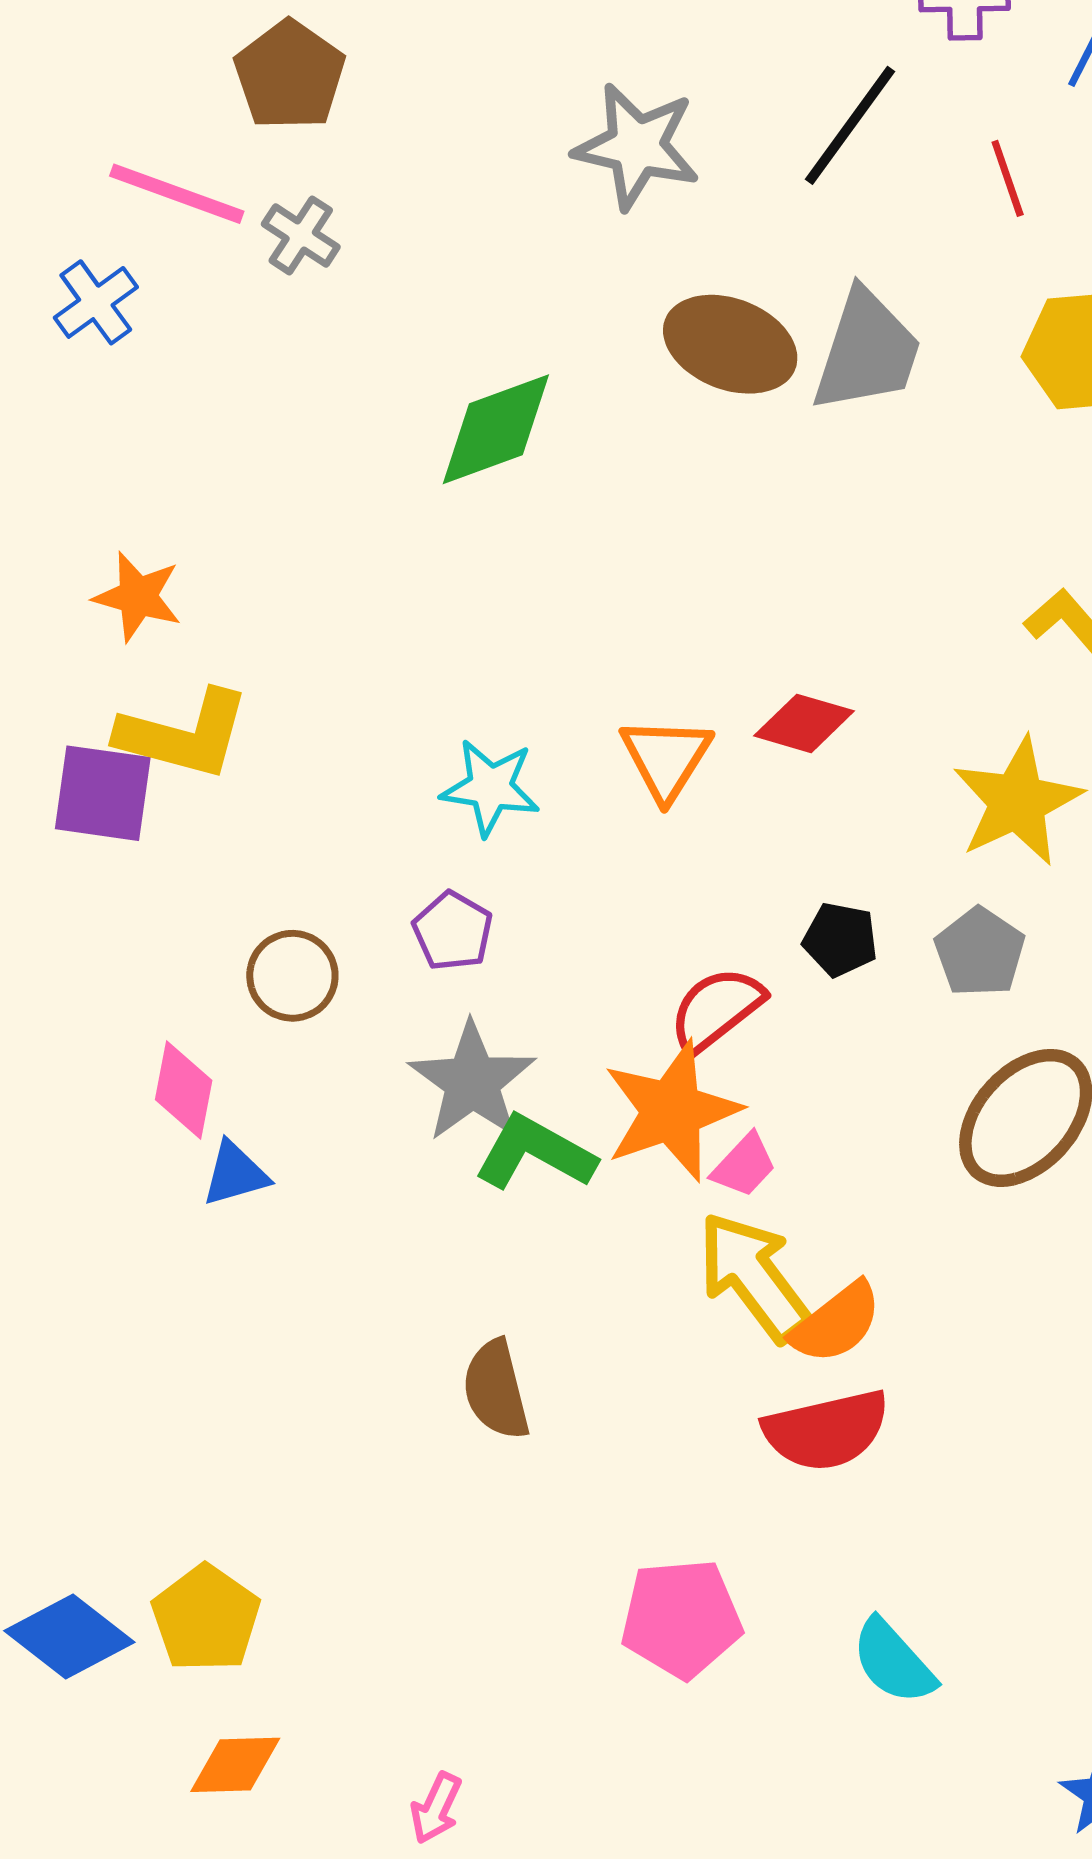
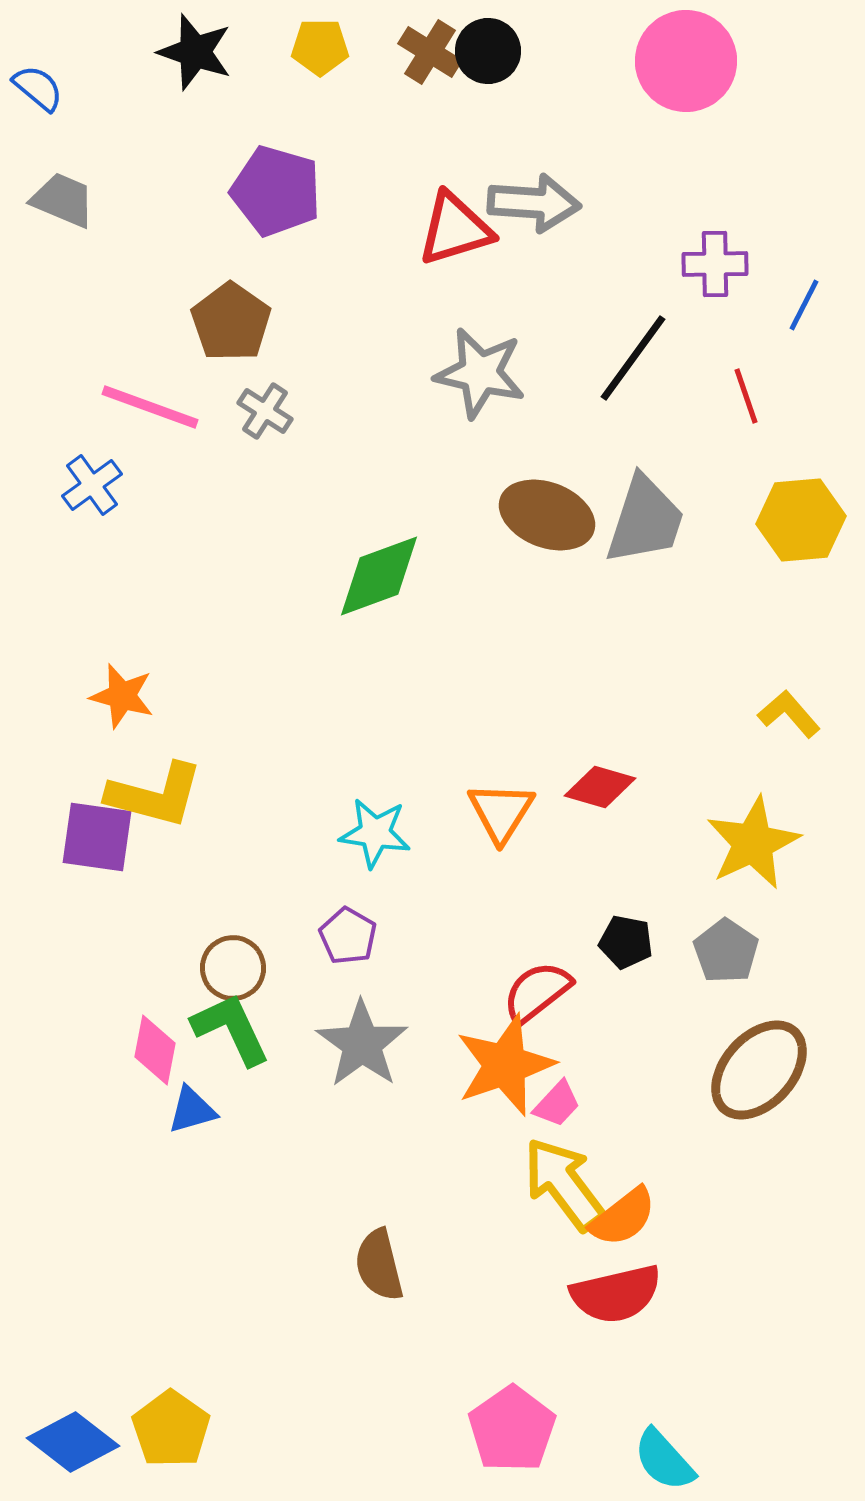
gray cross: (301, 235) -> (265, 411), moved
green L-shape: (535, 1153) -> (231, 1029), moved, turned 36
pink pentagon: (681, 1618) -> (512, 1429), turned -30

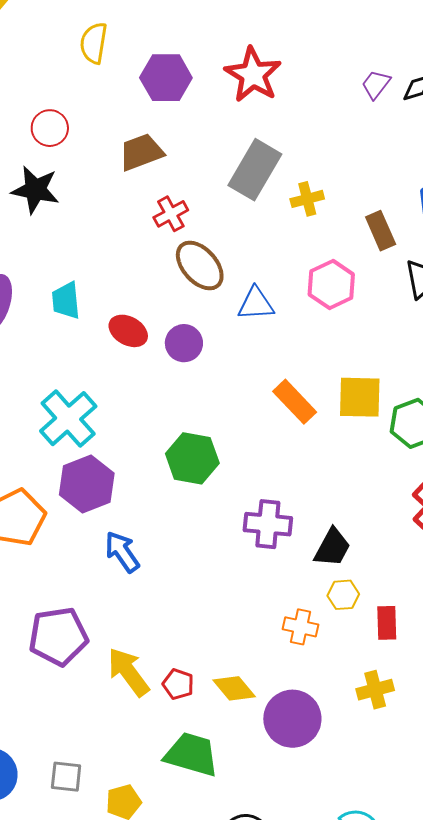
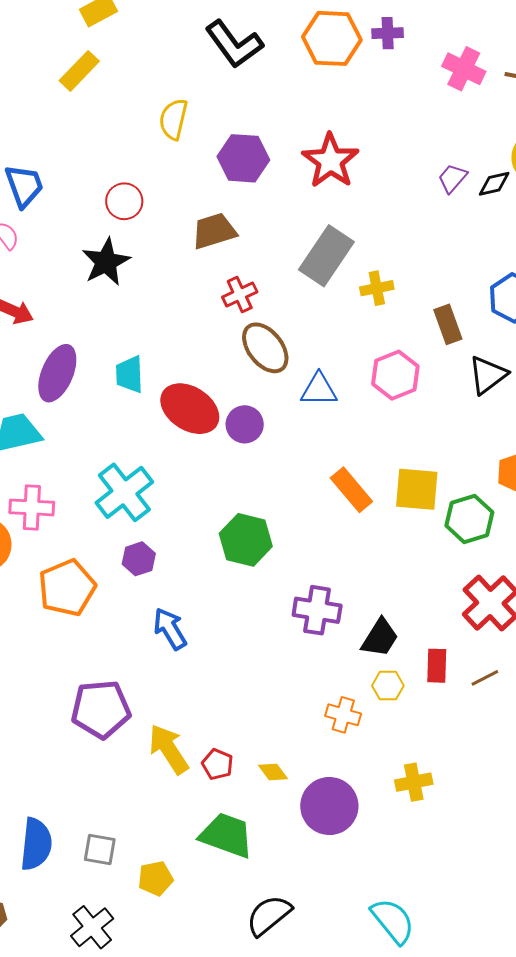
black star: (35, 190) -> (106, 262), turned 30
red ellipse: (128, 331) -> (190, 409), size x1.5
purple hexagon: (87, 484) -> (139, 559), size x0.6
red rectangle: (387, 623) -> (437, 666), moved
yellow diamond: (234, 688) -> (273, 772), size x0.7

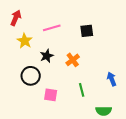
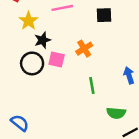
black star: (47, 56) -> (43, 40), moved
pink square: (51, 95) -> (57, 60), moved

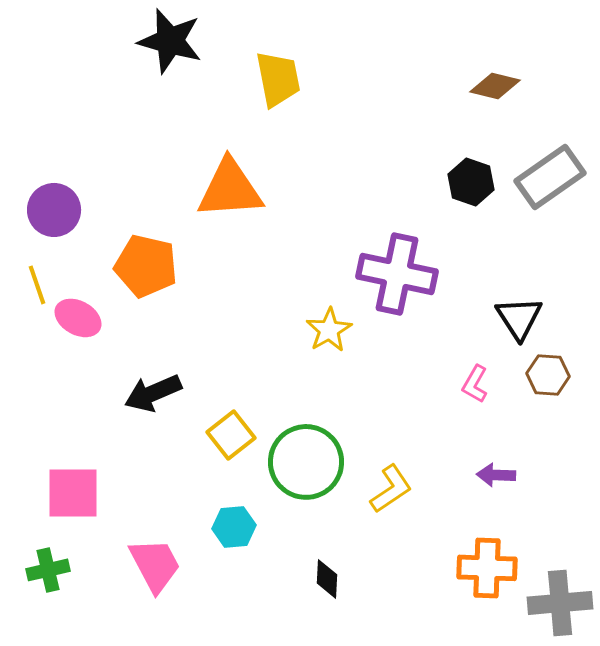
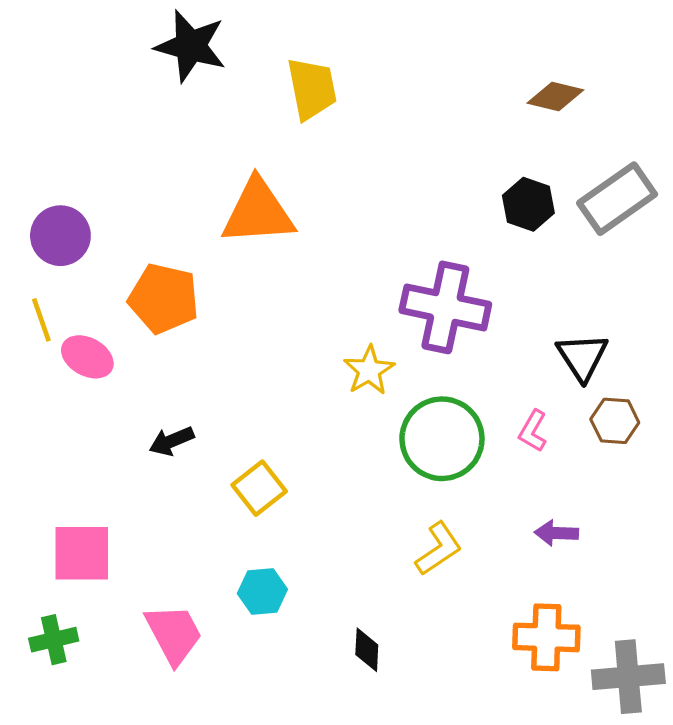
black arrow: (153, 393) -> (172, 441), size x0.7
green circle: (306, 462) -> (442, 439), moved

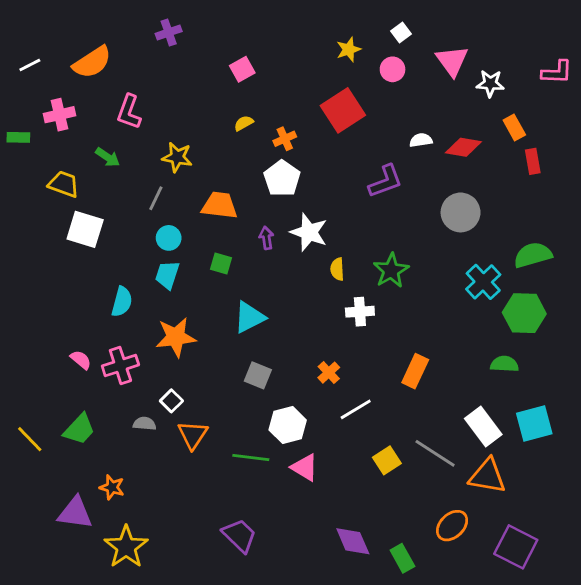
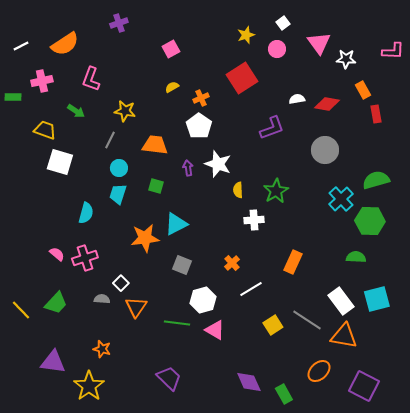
orange star: (176, 337) -> (145, 238), moved
orange star: (112, 487) -> (102, 349), moved

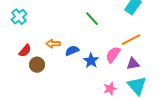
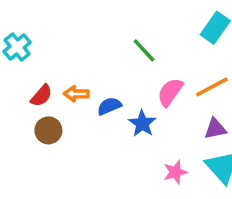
red semicircle: (25, 51) -> (41, 96), moved
pink semicircle: (113, 55) -> (170, 92), moved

|---|

- Problem to solve -
Find the line that contains "black star: (47, 56) -> (43, 40), moved". Reproduce it and every later line of the records exactly, minus the pictures.

- Expected output -
black star: (47, 56) -> (43, 40), moved
pink square: (51, 95) -> (57, 60), moved

black arrow: (153, 393) -> (172, 441), size x0.7
green circle: (306, 462) -> (442, 439), moved

orange star: (176, 337) -> (145, 238), moved
orange star: (112, 487) -> (102, 349), moved

red semicircle: (25, 51) -> (41, 96), moved
pink semicircle: (113, 55) -> (170, 92), moved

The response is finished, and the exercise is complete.